BEGIN

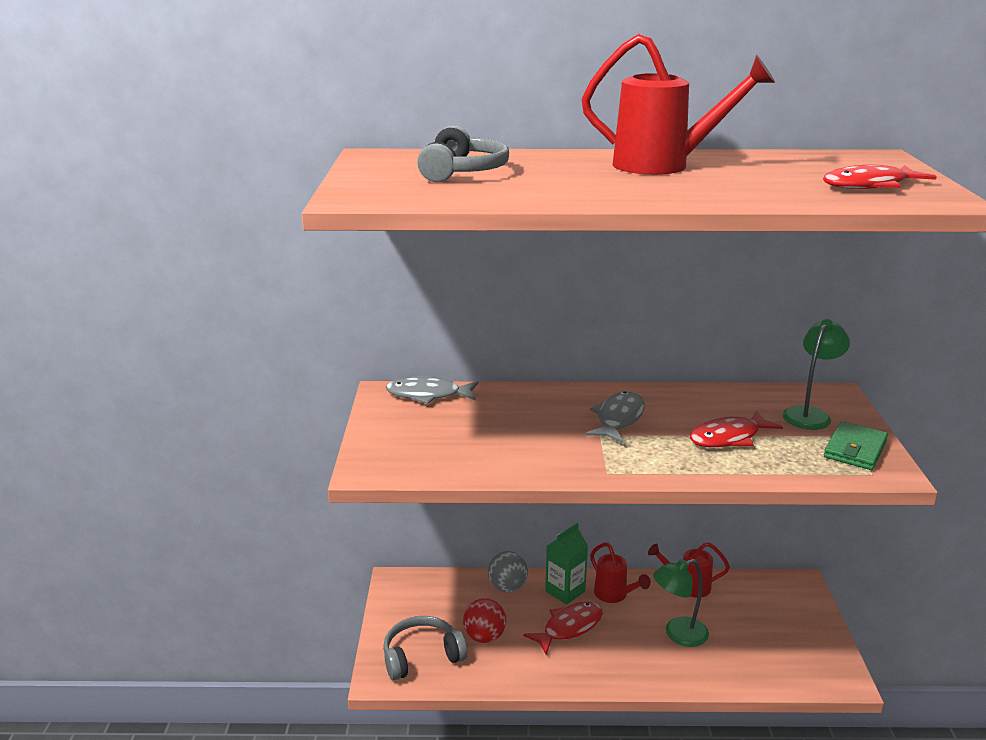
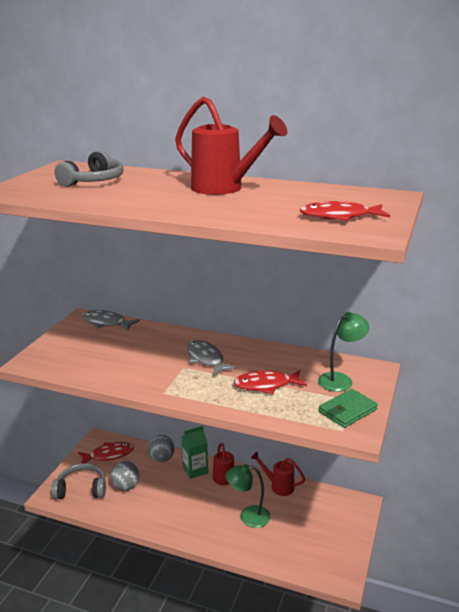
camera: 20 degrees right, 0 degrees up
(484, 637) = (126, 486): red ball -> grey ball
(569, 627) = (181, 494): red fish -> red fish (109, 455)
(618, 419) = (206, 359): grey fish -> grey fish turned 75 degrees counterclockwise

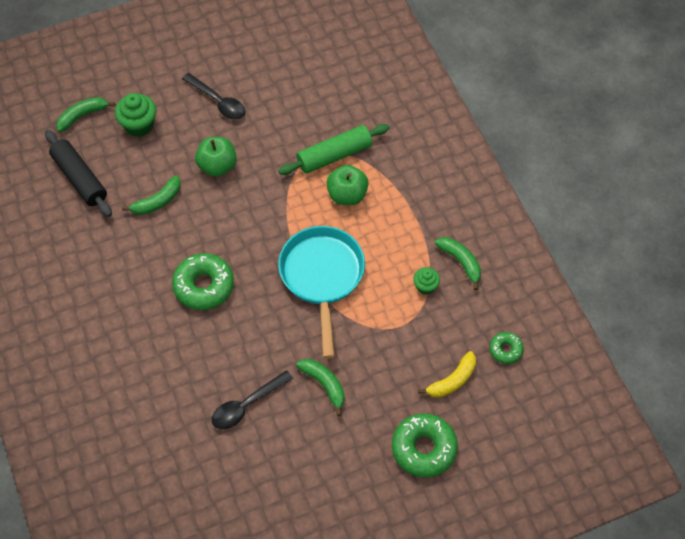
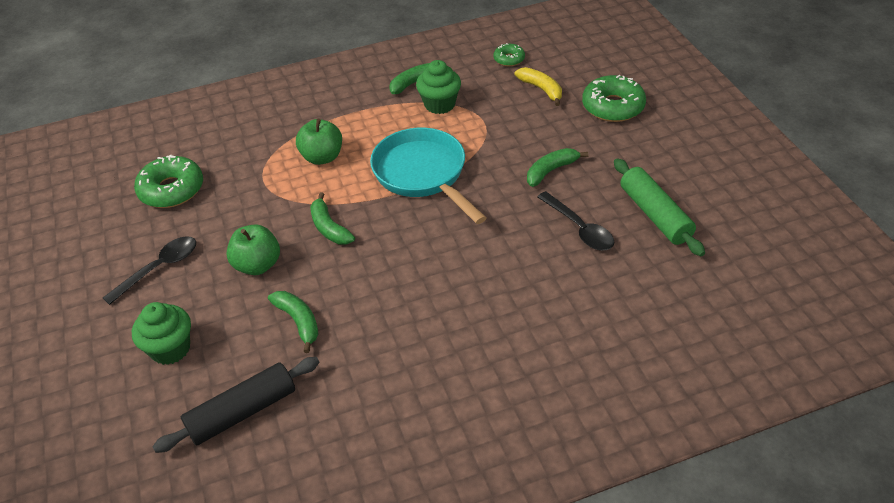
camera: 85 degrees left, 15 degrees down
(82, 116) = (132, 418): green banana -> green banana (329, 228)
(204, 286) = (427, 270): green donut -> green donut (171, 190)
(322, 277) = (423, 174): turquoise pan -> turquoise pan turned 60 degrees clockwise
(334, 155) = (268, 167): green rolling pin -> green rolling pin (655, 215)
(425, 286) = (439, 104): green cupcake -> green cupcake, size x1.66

END
BEGIN

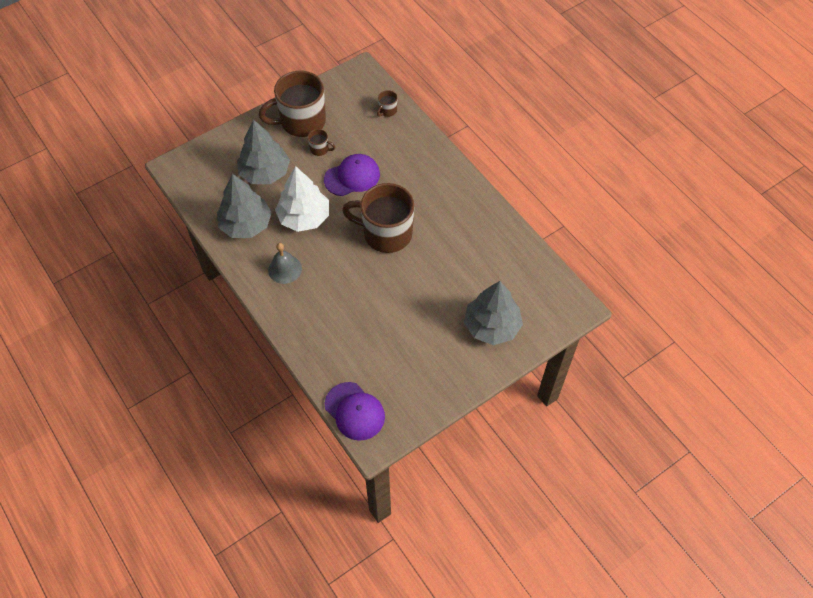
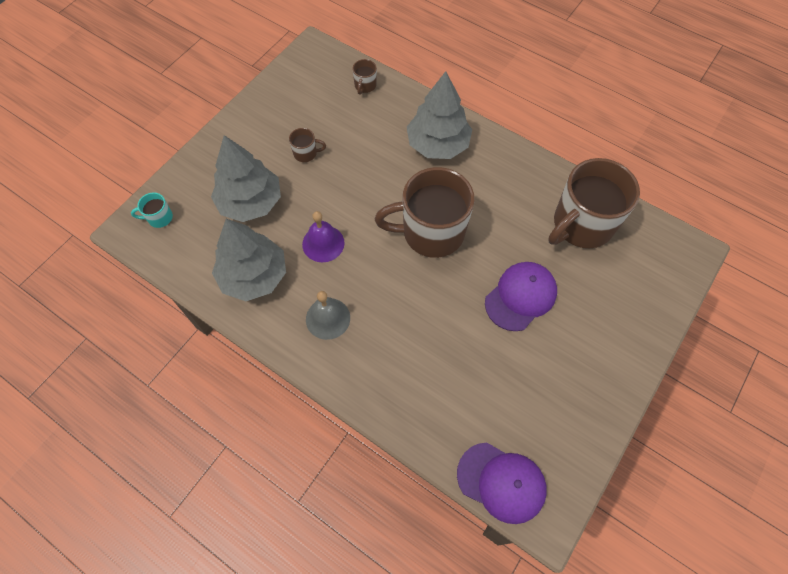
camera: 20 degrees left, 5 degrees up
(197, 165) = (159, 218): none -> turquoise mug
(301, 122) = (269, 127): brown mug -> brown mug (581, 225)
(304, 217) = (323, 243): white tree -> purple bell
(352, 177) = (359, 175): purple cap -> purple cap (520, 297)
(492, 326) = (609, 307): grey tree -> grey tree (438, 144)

END

_WHAT IS REQUIRED_
Line count for "turned": give the number of lines in the data above that include it, and nothing else.

_SOLUTION TO THIS PROBLEM_
2